+++ Extracted records
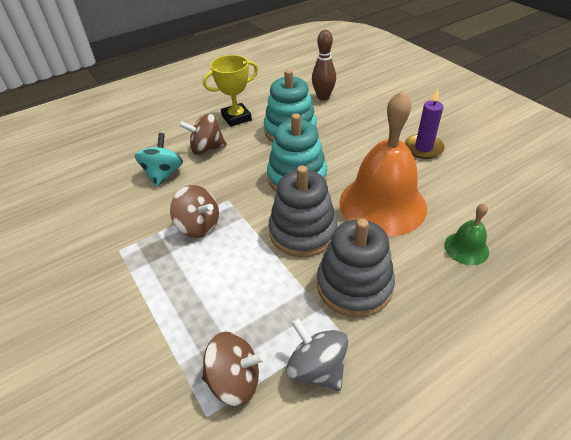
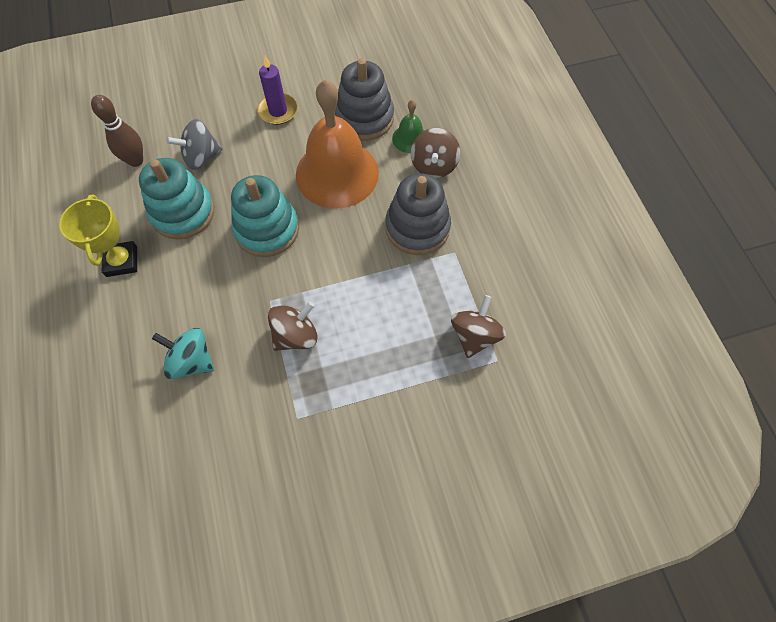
camera: 75 degrees left, 20 degrees up
brown spinning top [179,113,227,155] -> brown spinning top moved to [411,128,460,178]
grey stacking toy [269,165,337,257] -> grey stacking toy moved to [335,58,394,141]
grey spinning top [286,318,348,391] -> grey spinning top moved to [166,119,223,170]

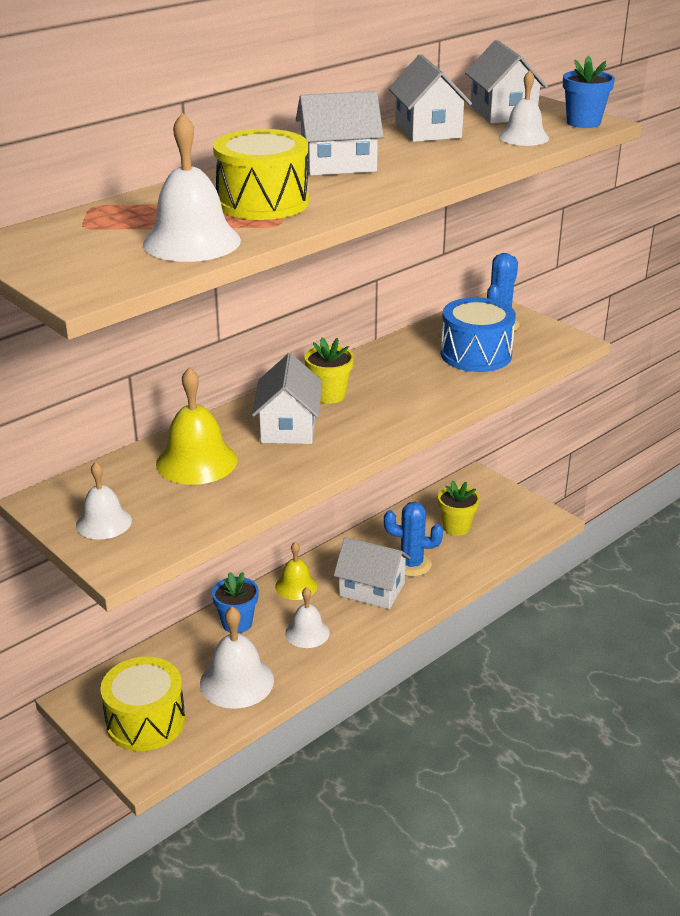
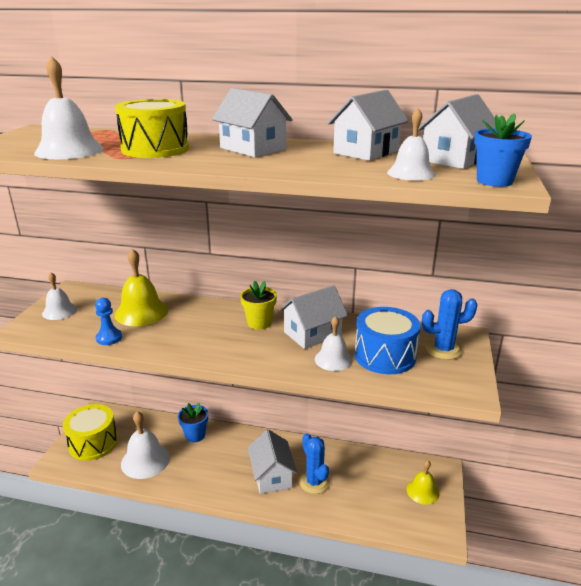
camera: 55 degrees right, 5 degrees down
white house [252,353,322,444] -> white house moved to [279,285,348,349]
yellow bell [275,542,317,600] -> yellow bell moved to [407,460,439,505]
white bell [285,587,330,648] -> white bell moved to [315,316,353,371]
yellow flower pot [438,480,480,536] -> none
none -> blue pawn [95,298,122,345]

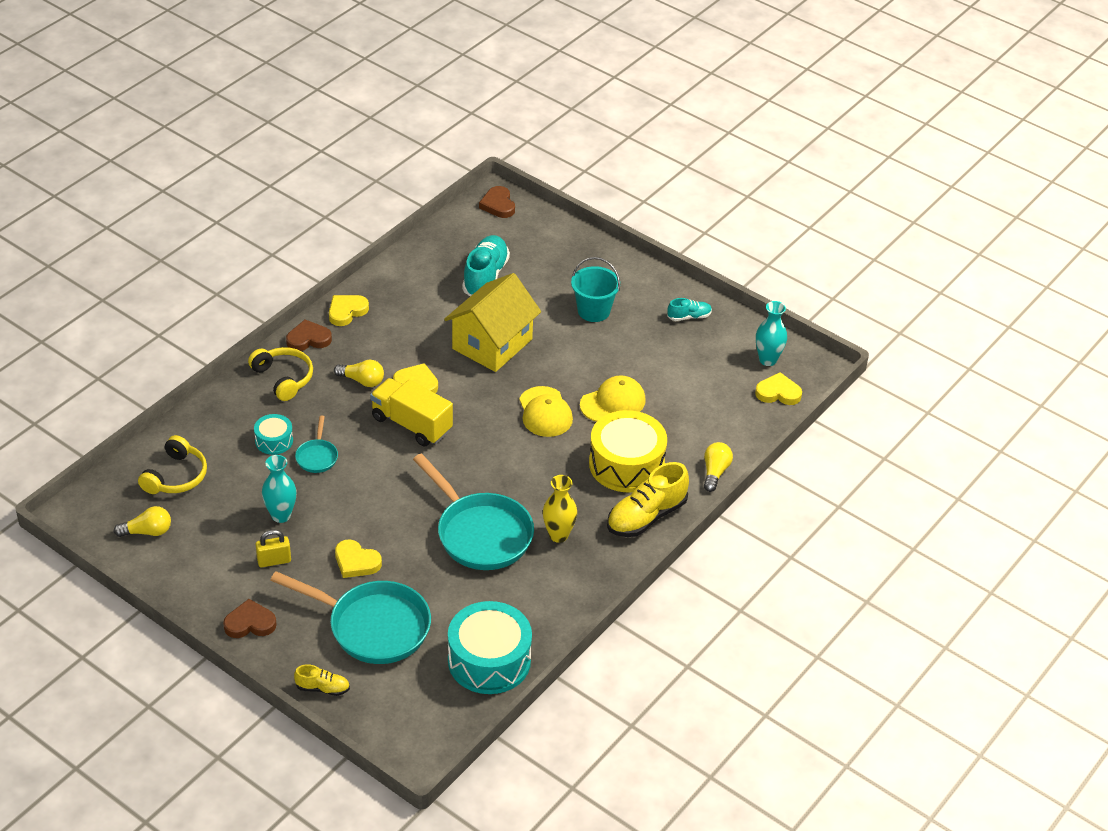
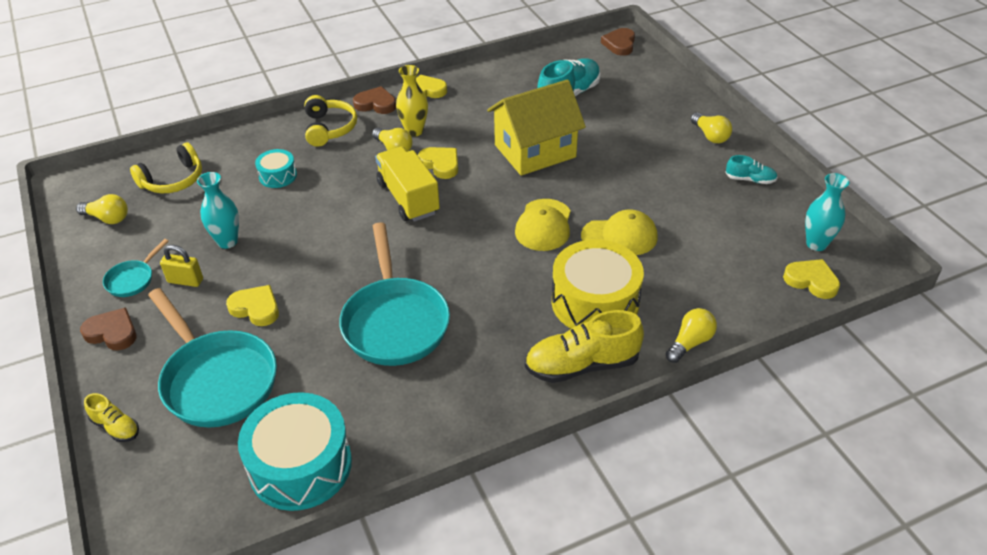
camera: 30 degrees right, 0 degrees up
turquoise pan [295,415,338,473] -> turquoise pan moved to [103,239,169,297]
yellow heart [335,540,382,578] -> yellow heart turned 150 degrees clockwise [226,285,279,326]
yellow vase [543,475,577,543] -> yellow vase moved to [396,65,428,137]
turquoise bucket [571,257,620,322] -> none
none -> yellow light bulb [691,113,732,143]

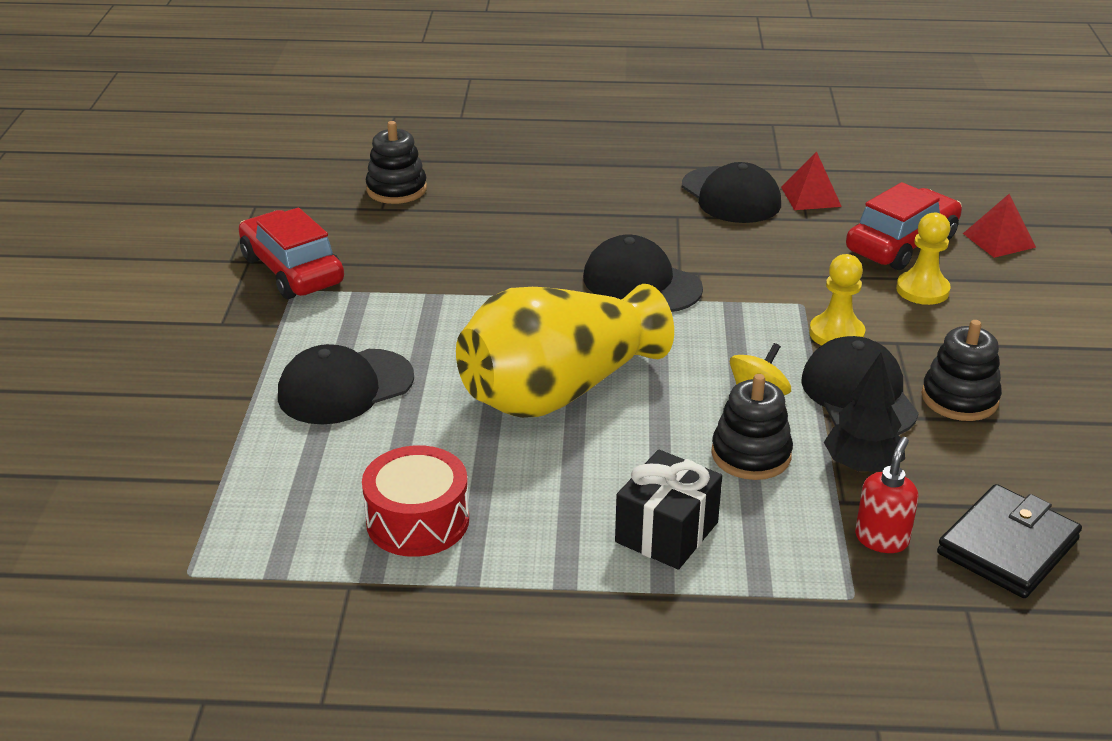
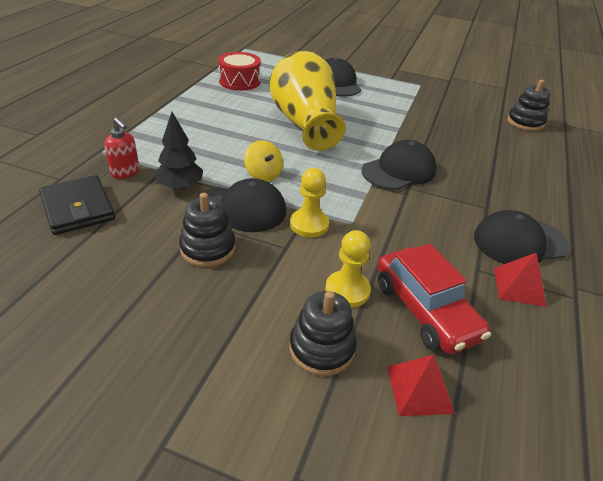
camera: 105 degrees right, 5 degrees up
red car [239,208,344,299] -> none
black gift [615,449,722,569] -> none
black stacking toy [711,374,793,480] -> black stacking toy moved to [289,291,357,376]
++++++
* _Problem to work on_
Output, exactly as written, only the lines from the beginning of the listing through the line containing "camera: 105 degrees right, 5 degrees up", both included, and no pictures.

* _Answer section_
camera: 75 degrees left, 20 degrees up
brown spinning top [179,113,227,155] -> brown spinning top moved to [411,128,460,178]
grey stacking toy [269,165,337,257] -> grey stacking toy moved to [335,58,394,141]
grey spinning top [286,318,348,391] -> grey spinning top moved to [166,119,223,170]

camera: 55 degrees right, 5 degrees down
white house [252,353,322,444] -> white house moved to [279,285,348,349]
yellow bell [275,542,317,600] -> yellow bell moved to [407,460,439,505]
white bell [285,587,330,648] -> white bell moved to [315,316,353,371]
yellow flower pot [438,480,480,536] -> none
none -> blue pawn [95,298,122,345]

camera: 30 degrees right, 0 degrees up
turquoise pan [295,415,338,473] -> turquoise pan moved to [103,239,169,297]
yellow heart [335,540,382,578] -> yellow heart turned 150 degrees clockwise [226,285,279,326]
yellow vase [543,475,577,543] -> yellow vase moved to [396,65,428,137]
turquoise bucket [571,257,620,322] -> none
none -> yellow light bulb [691,113,732,143]

camera: 105 degrees right, 5 degrees up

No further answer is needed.